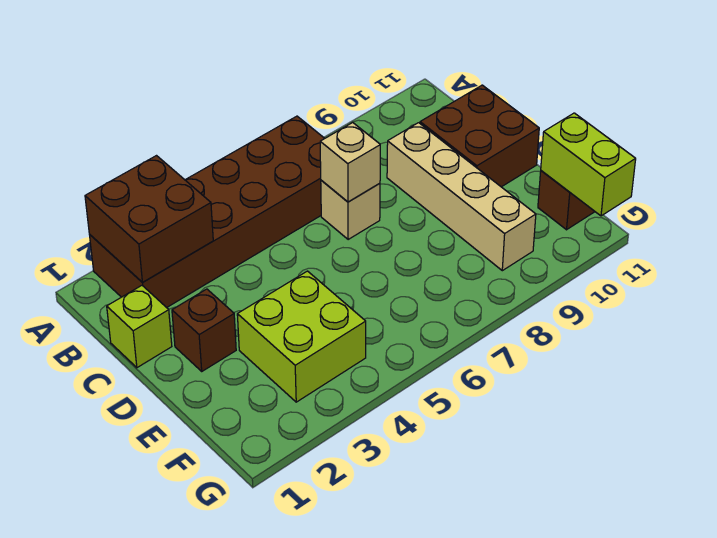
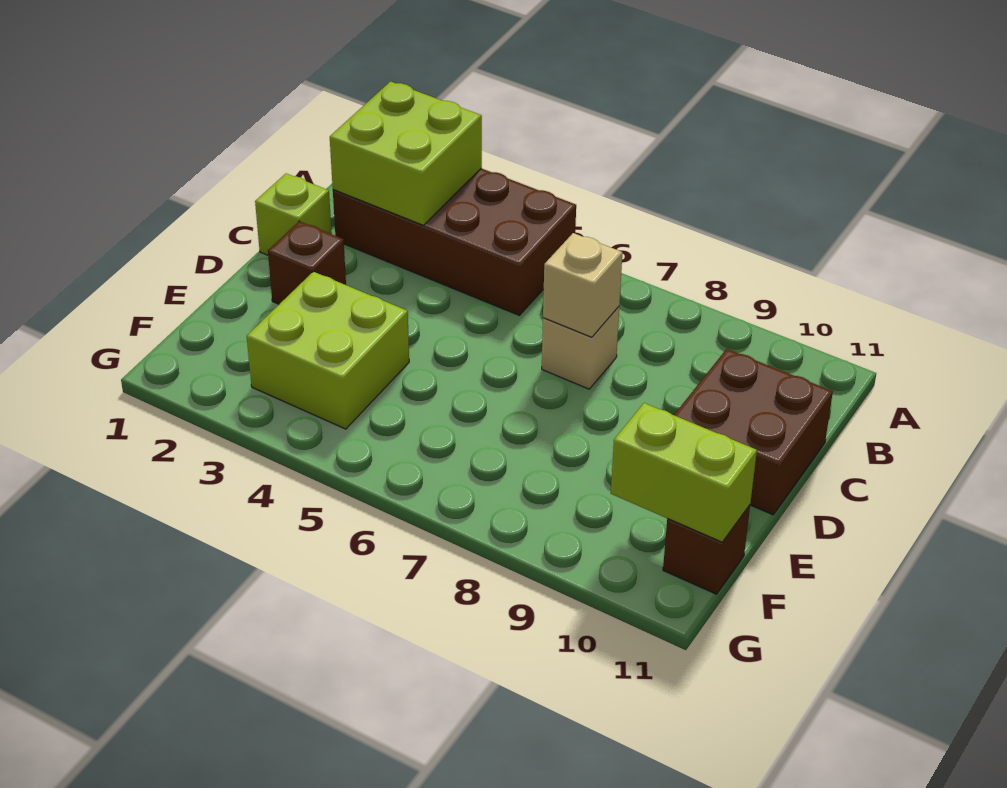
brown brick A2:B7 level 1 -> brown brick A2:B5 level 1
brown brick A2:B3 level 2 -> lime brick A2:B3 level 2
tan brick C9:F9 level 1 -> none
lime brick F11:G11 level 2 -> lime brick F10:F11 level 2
* * *
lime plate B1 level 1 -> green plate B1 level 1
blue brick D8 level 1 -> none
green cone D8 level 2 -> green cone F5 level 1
--
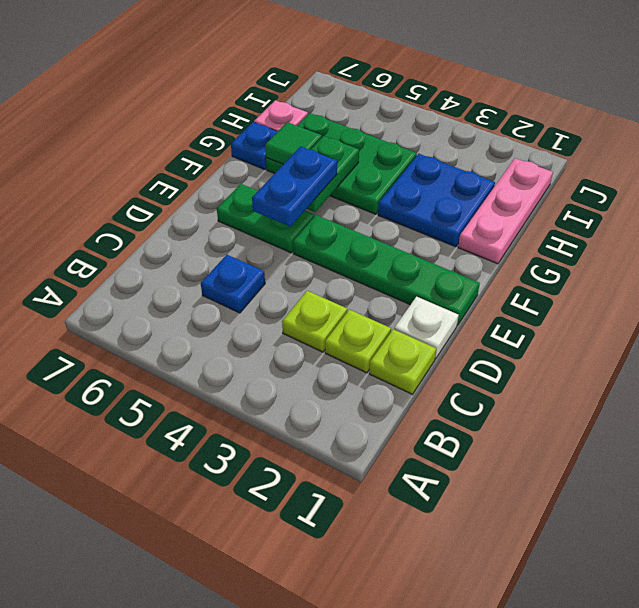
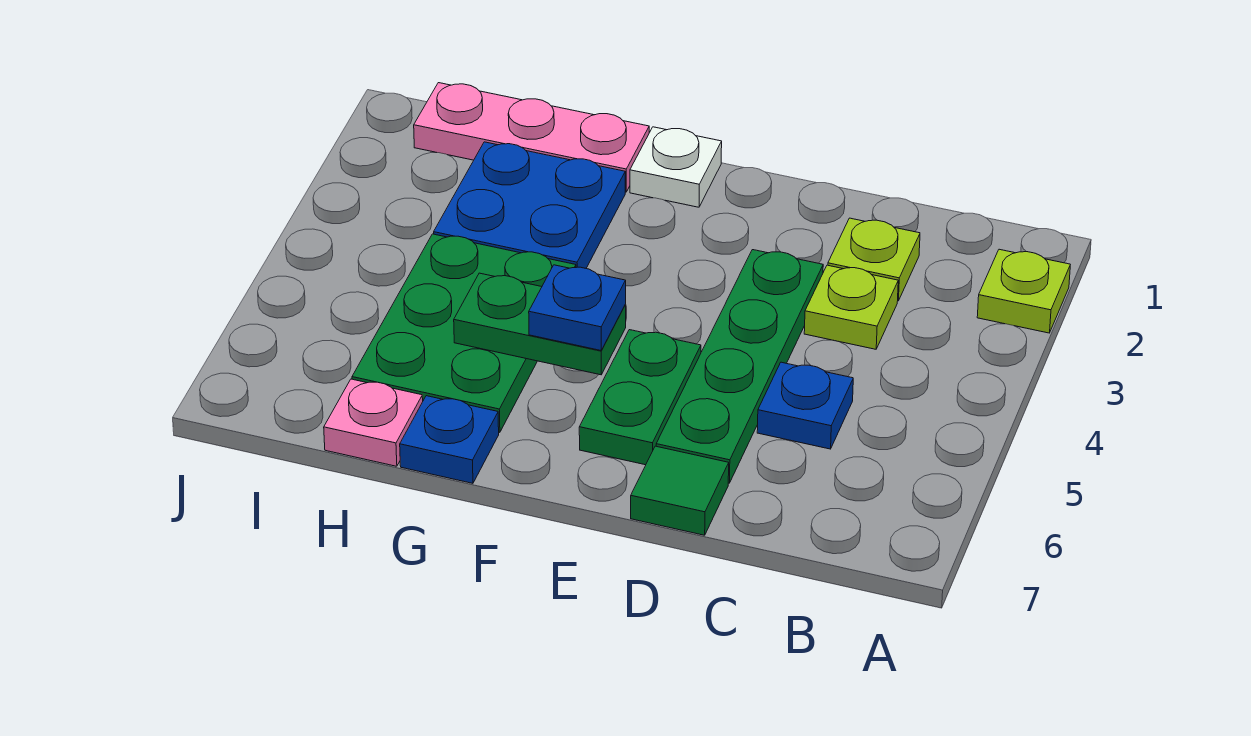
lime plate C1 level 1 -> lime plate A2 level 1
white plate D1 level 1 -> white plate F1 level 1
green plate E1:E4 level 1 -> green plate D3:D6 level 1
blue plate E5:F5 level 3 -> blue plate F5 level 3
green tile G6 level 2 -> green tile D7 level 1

**Exercise goal:** Write out only the lines that run from the line containing "brown brick A2:B7" through the line containing "lime brick F11:G11", both included, exactly as they appear above.

**Result:**
brown brick A2:B7 level 1 -> brown brick A2:B5 level 1
brown brick A2:B3 level 2 -> lime brick A2:B3 level 2
tan brick C9:F9 level 1 -> none
lime brick F11:G11 level 2 -> lime brick F10:F11 level 2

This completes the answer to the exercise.